ABOUT THIS EXERCISE: Omit the images, then repeat the listing exactly.

* * * * *

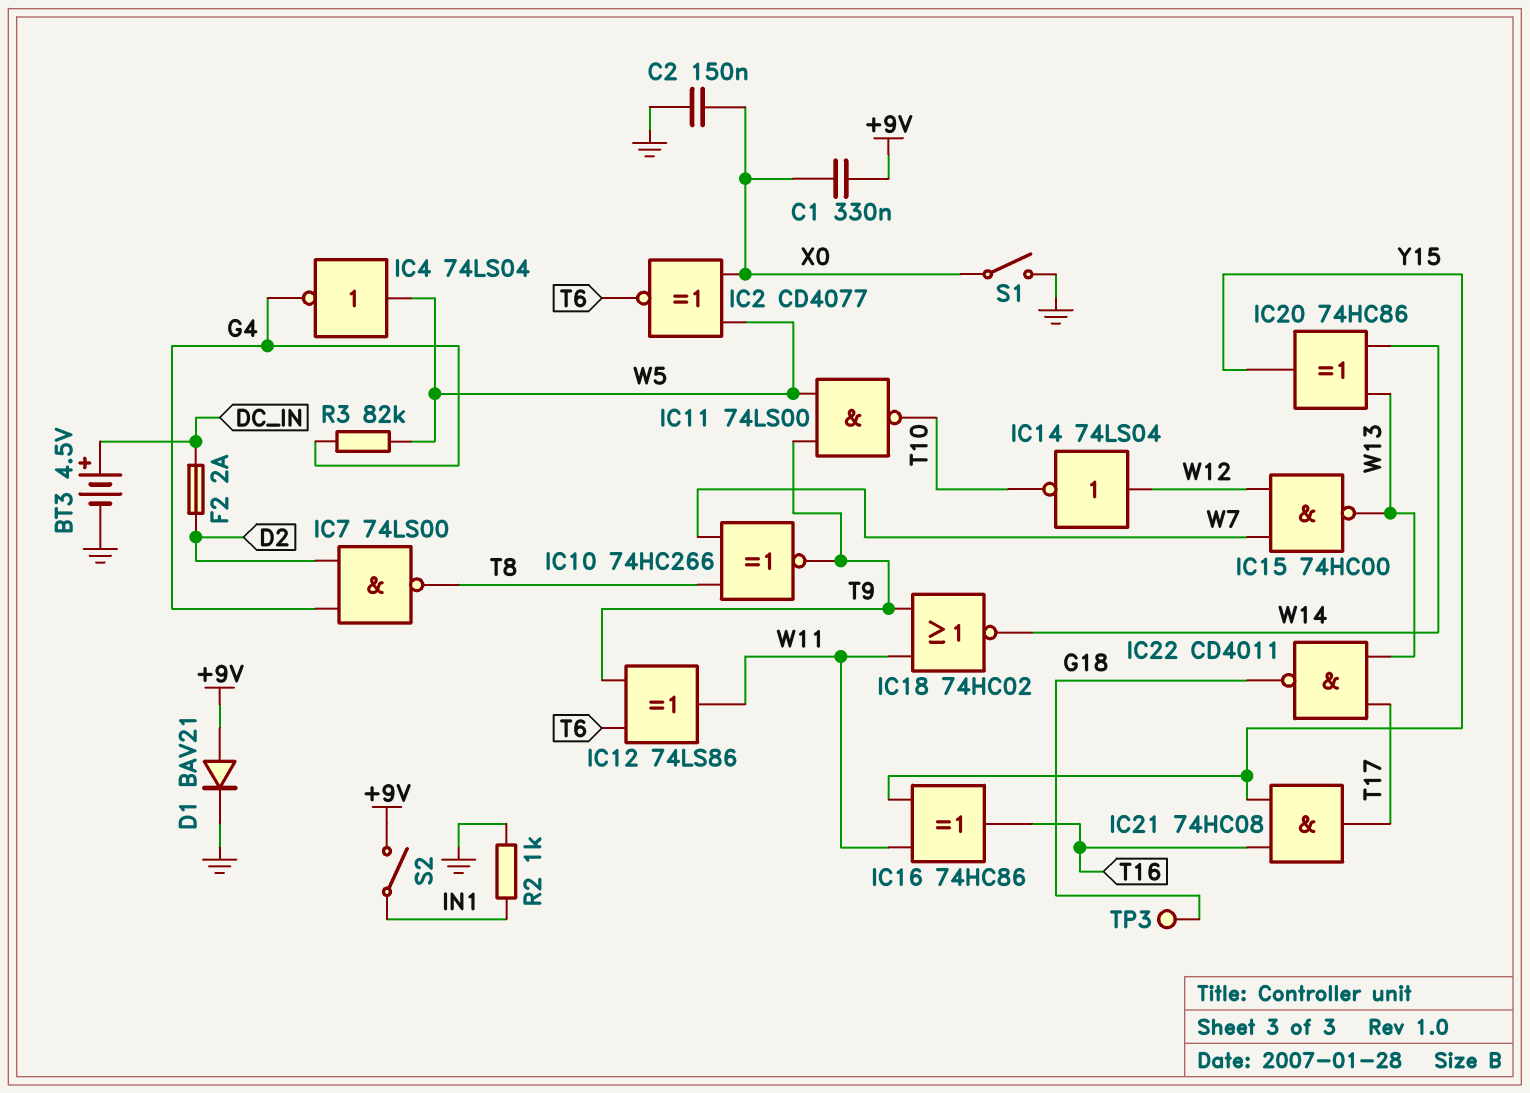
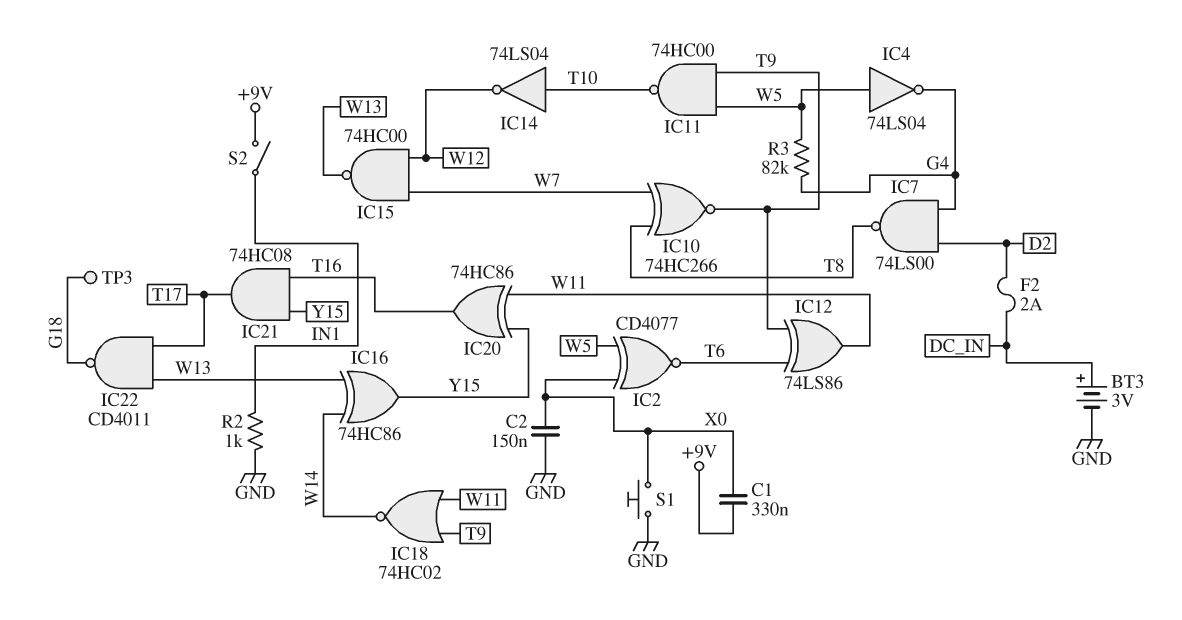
BT3: 4.5V (plus DC_IN, minus GND) -> 3V (plus DC_IN, minus GND)
D1: diode BAV21 (A +9V, K GND) -> none
IC11: NAND 74LS00 (in T9, in W5, out T10) -> NAND 74HC00 (in T9, in W5, out T10)
IC14: NOT 74LS04 (in W12, out T10) -> NOT 74LS04 (in T10, out W12)
IC16: XOR 74HC86 (in W11, in Y15, out T16) -> XOR 74HC86 (in W13, in W14, out Y15)
IC20: XOR 74HC86 (in W13, in W14, out Y15) -> XOR 74HC86 (in W11, in Y15, out T16)
S1: switch (GND, X0) -> button (GND, X0)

* * * * *

YOUR RESPONSE:
BT3: 4.5V (plus DC_IN, minus GND) -> 3V (plus DC_IN, minus GND)
D1: diode BAV21 (A +9V, K GND) -> none
IC11: NAND 74LS00 (in T9, in W5, out T10) -> NAND 74HC00 (in T9, in W5, out T10)
IC14: NOT 74LS04 (in W12, out T10) -> NOT 74LS04 (in T10, out W12)
IC16: XOR 74HC86 (in W11, in Y15, out T16) -> XOR 74HC86 (in W13, in W14, out Y15)
IC20: XOR 74HC86 (in W13, in W14, out Y15) -> XOR 74HC86 (in W11, in Y15, out T16)
S1: switch (GND, X0) -> button (GND, X0)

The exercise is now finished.